» Before-and-after scene images
====================

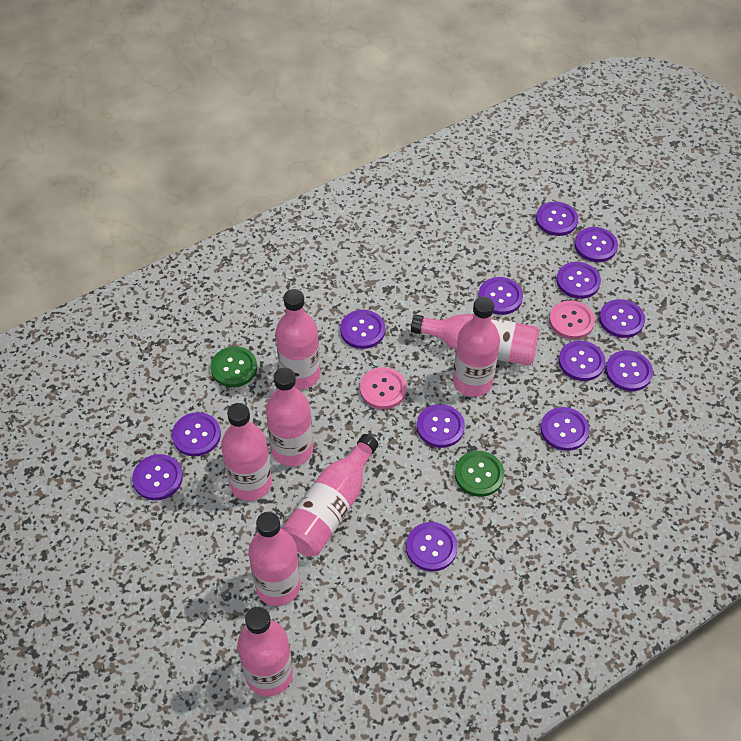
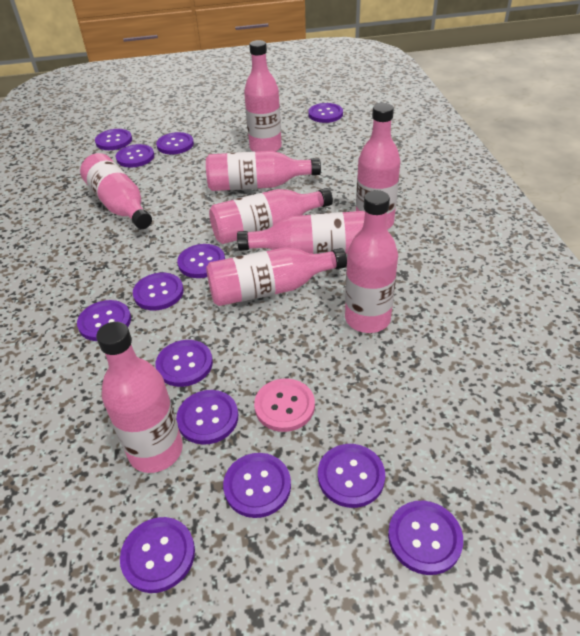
green button: 2 -> 0
pink bottle: 8 -> 9
pink button: 2 -> 1

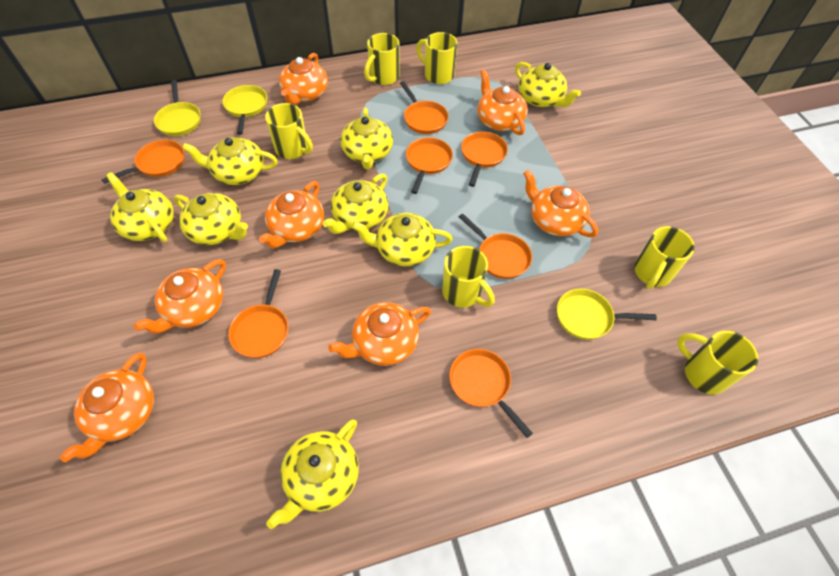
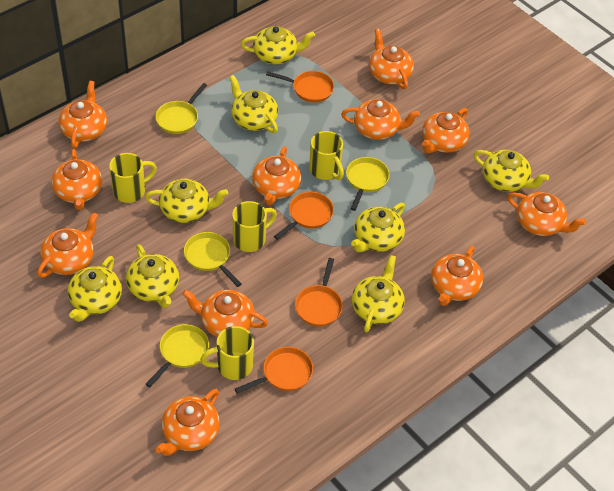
orange pan: 7 -> 4
orange teapot: 7 -> 11
yellow mug: 6 -> 4
yellow pan: 3 -> 4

====================

Only the lines from the one containing "orange pan: 7 -> 4" through the final line of the data belong in the answer, repeated exactly.

» Solution below
orange pan: 7 -> 4
orange teapot: 7 -> 11
yellow mug: 6 -> 4
yellow pan: 3 -> 4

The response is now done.